## Activity
The required lines are those that contain "white"; pull them out of the data and copy them.

_ _ _ _ _ _ _

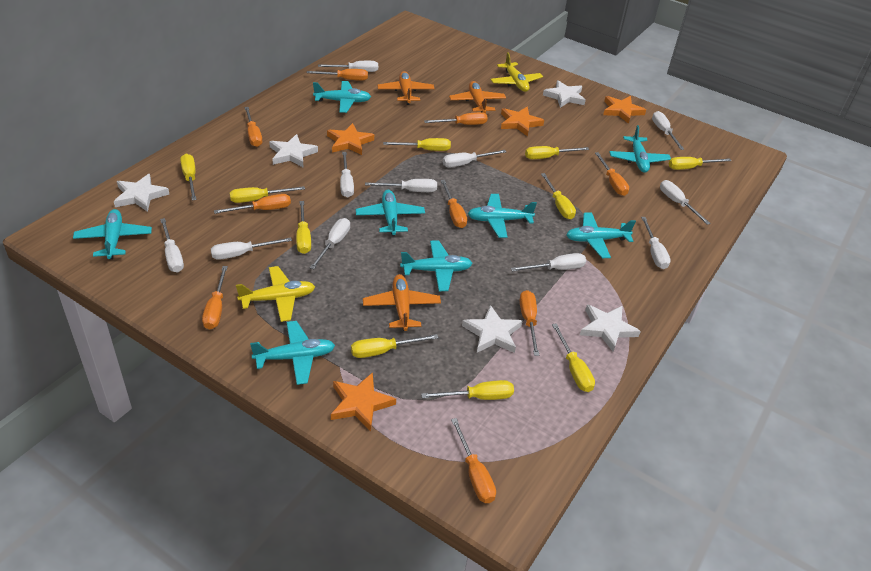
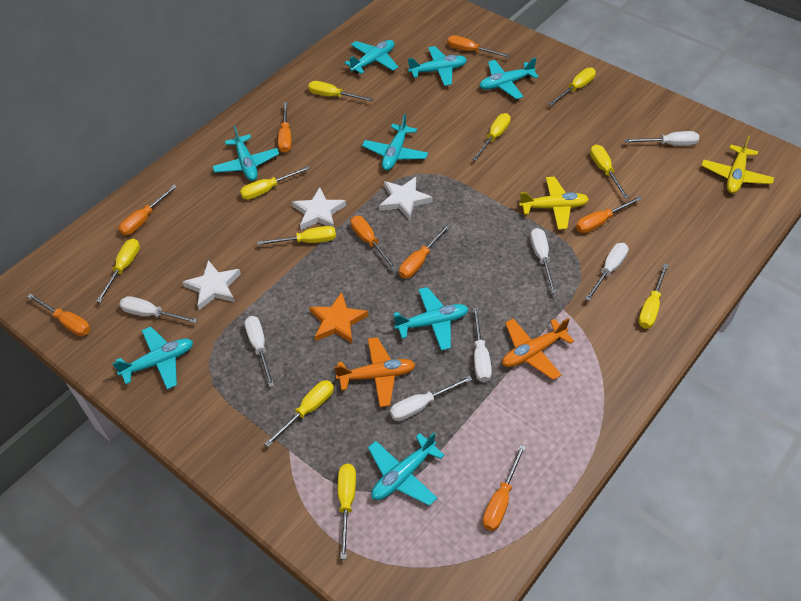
orange plane: 3 -> 2
orange screwdriver: 9 -> 8
orange star: 4 -> 1
white screwdriver: 11 -> 7
white star: 5 -> 3

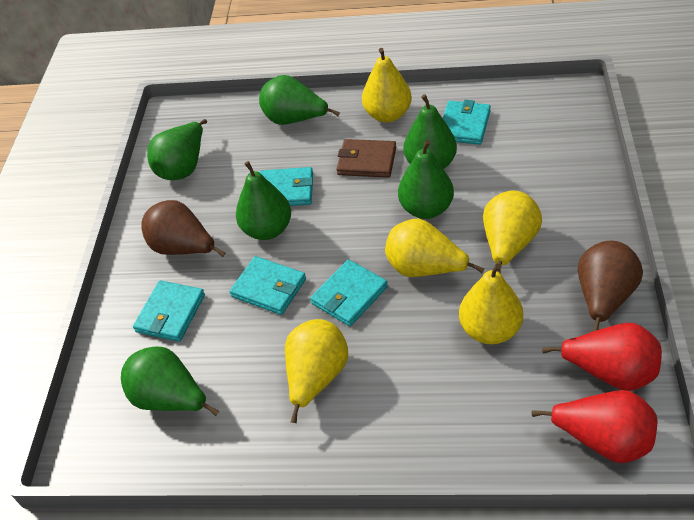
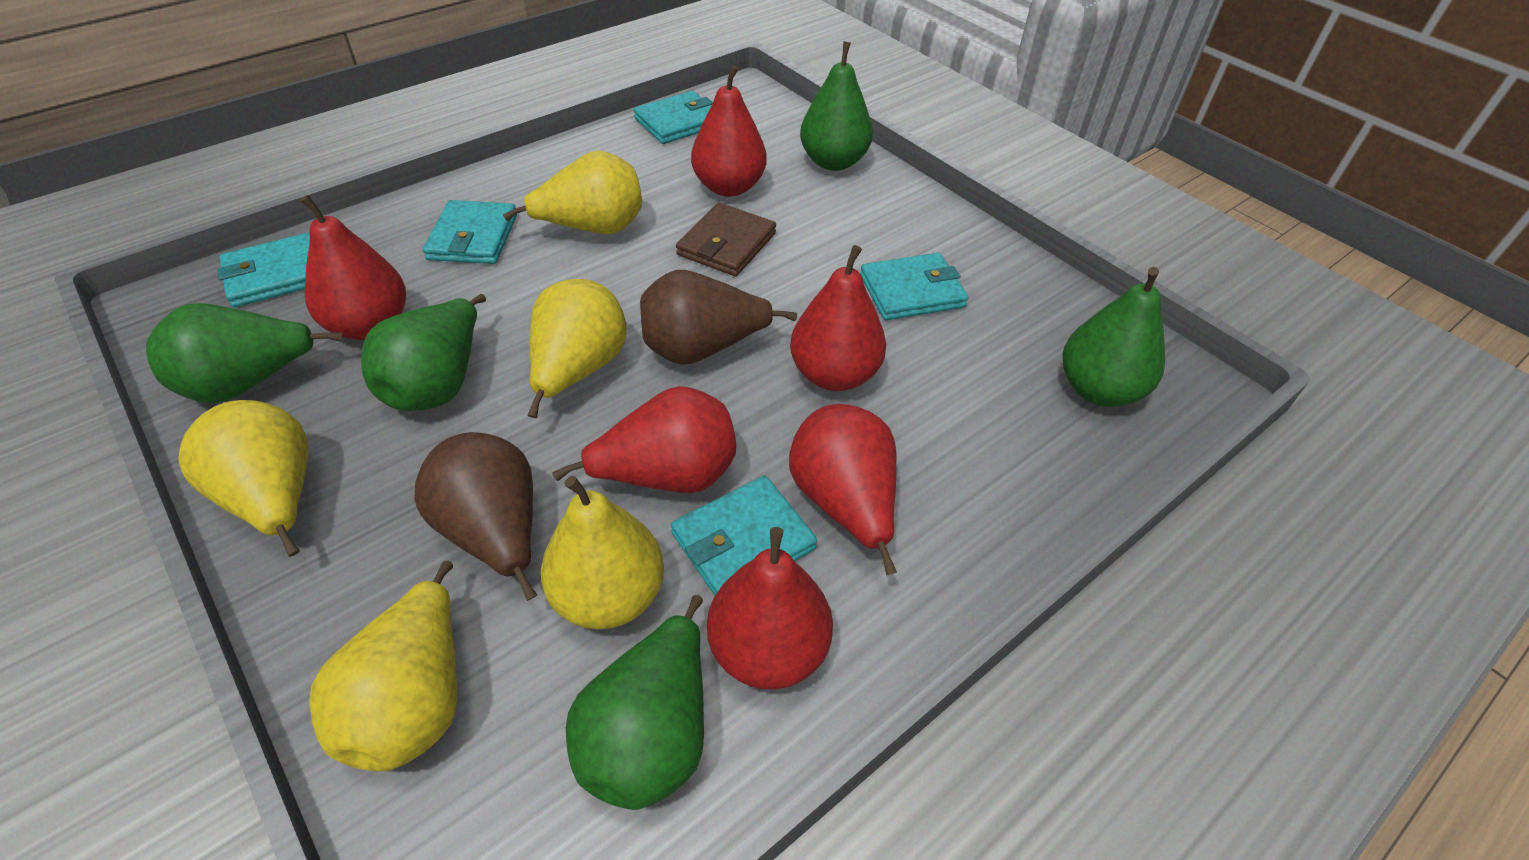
green pear: 6 -> 5
red pear: 2 -> 6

_ _ _ _ _ _ _

## Result of the task
white screwdriver: 11 -> 7
white star: 5 -> 3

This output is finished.